The listing should be returned in its entirety, exactly as given.

→ Recorded information
>>>

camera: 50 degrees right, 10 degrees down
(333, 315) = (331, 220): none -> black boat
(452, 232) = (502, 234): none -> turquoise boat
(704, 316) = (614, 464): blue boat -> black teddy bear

<<<

→ Task response
camera: 50 degrees right, 10 degrees down
(333, 315) = (331, 220): none -> black boat
(452, 232) = (502, 234): none -> turquoise boat
(704, 316) = (614, 464): blue boat -> black teddy bear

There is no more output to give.